**Exercise objective**
Restate the records in full and exactly, with no images included.

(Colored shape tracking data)
┏━━
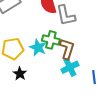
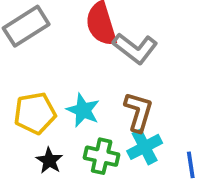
gray L-shape: (66, 15) -> (135, 48), turned -40
green cross: (51, 40) -> (102, 156), moved

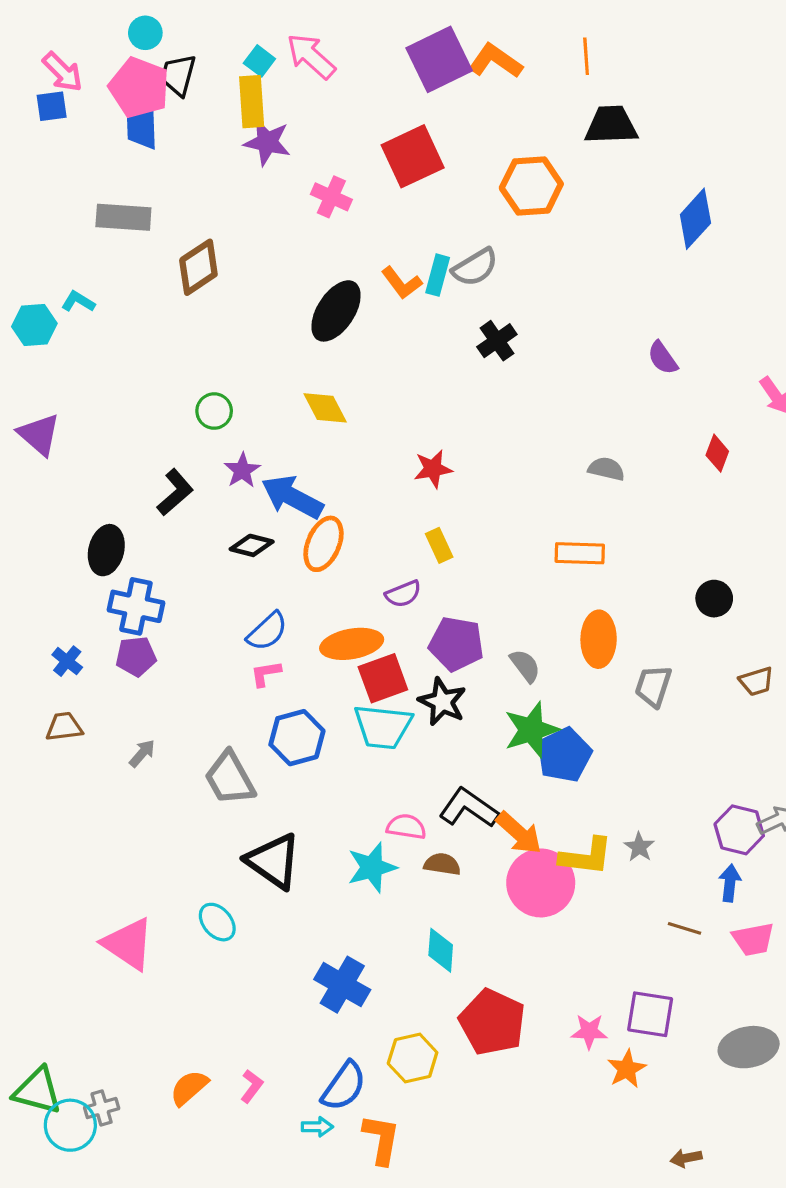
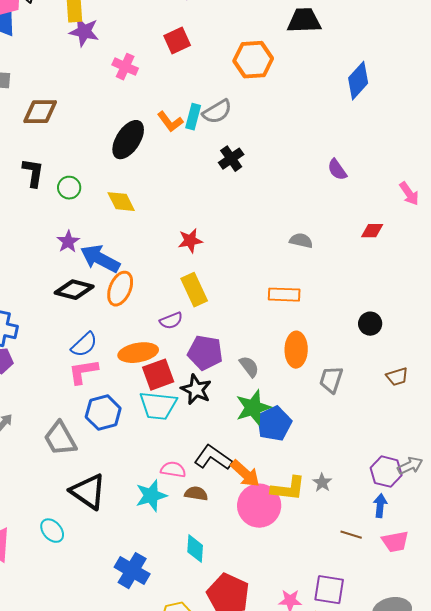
red square: (413, 156) -> (177, 41), size x0.7
brown diamond: (198, 267) -> (40, 112), turned 33
green circle: (214, 411) -> (69, 188), moved
red diamond: (717, 453) -> (372, 231), turned 70
black L-shape: (175, 492) -> (33, 173), moved, turned -40
black diamond: (252, 545) -> (74, 290), size x1.4
yellow rectangle: (439, 545) -> (194, 290), size x1.5
pink L-shape: (266, 674) -> (83, 372), size x1.5

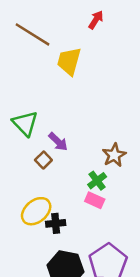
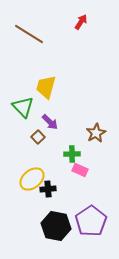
yellow trapezoid: (69, 61) -> (46, 87), moved
green cross: (97, 181) -> (72, 154), moved, turned 35

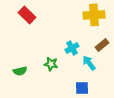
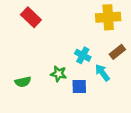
cyan cross: (72, 48) -> (83, 55), turned -32
blue square: (82, 88) -> (79, 86), moved

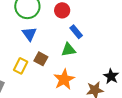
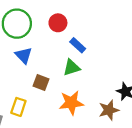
yellow rectangle: (21, 66) -> (18, 107), moved
orange star: (64, 79) -> (71, 103), turned 30

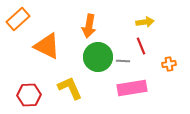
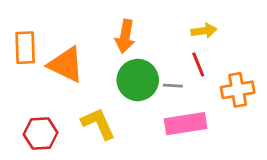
orange rectangle: (18, 19) -> (25, 48), moved, turned -50
orange cross: (169, 64) -> (238, 90), size x1.6

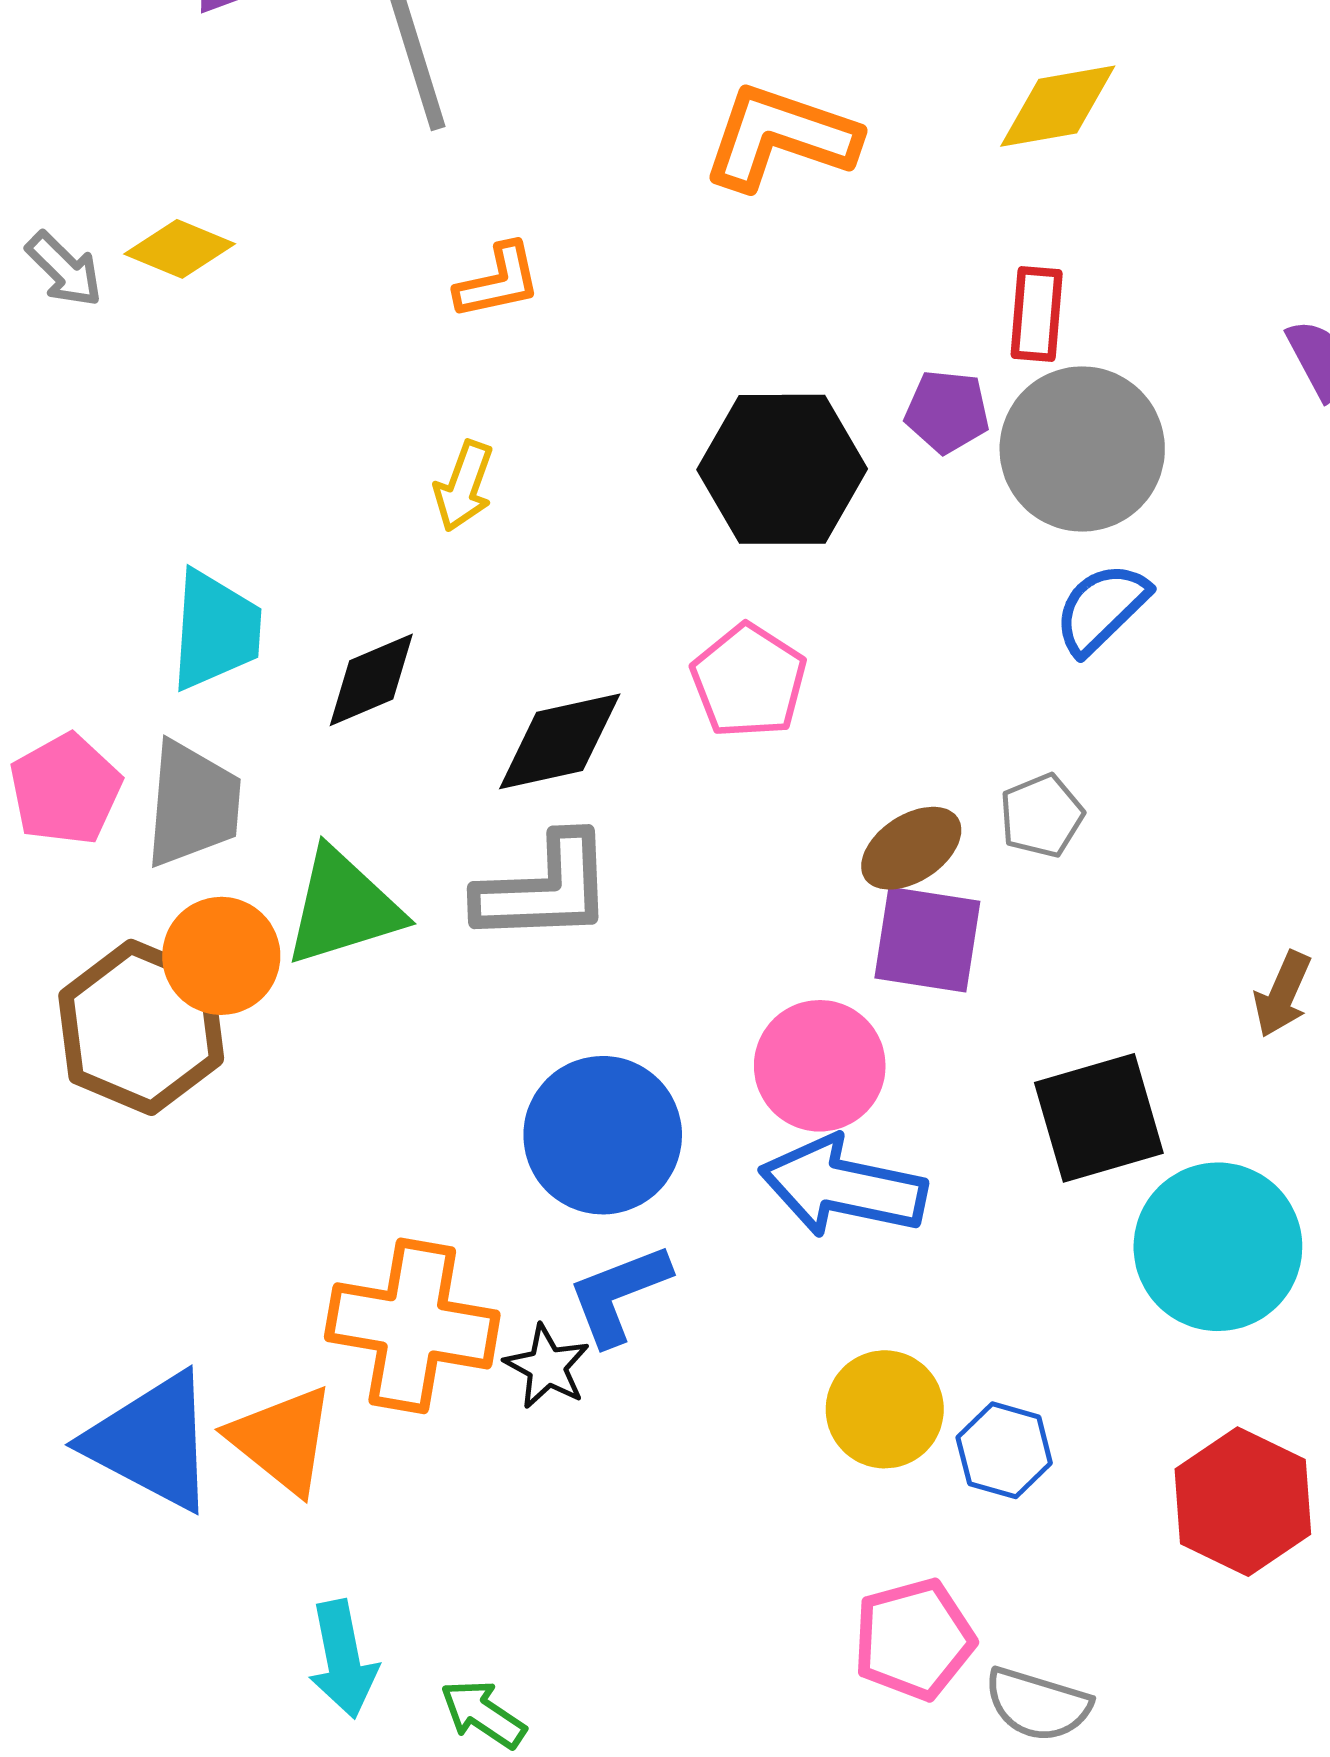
┗━━
**Response below**
gray L-shape: (66, 15) -> (135, 48), turned -40
green cross: (51, 40) -> (102, 156), moved

red square: (413, 156) -> (177, 41), size x0.7
brown diamond: (198, 267) -> (40, 112), turned 33
green circle: (214, 411) -> (69, 188), moved
red diamond: (717, 453) -> (372, 231), turned 70
black L-shape: (175, 492) -> (33, 173), moved, turned -40
black diamond: (252, 545) -> (74, 290), size x1.4
yellow rectangle: (439, 545) -> (194, 290), size x1.5
pink L-shape: (266, 674) -> (83, 372), size x1.5

yellow trapezoid: (69, 61) -> (46, 87), moved
green cross: (97, 181) -> (72, 154), moved, turned 35

cyan cross: (72, 48) -> (83, 55), turned -32
blue square: (82, 88) -> (79, 86), moved

yellow rectangle: (21, 66) -> (18, 107), moved
orange star: (64, 79) -> (71, 103), turned 30

orange rectangle: (18, 19) -> (25, 48), moved, turned -50
orange cross: (169, 64) -> (238, 90), size x1.6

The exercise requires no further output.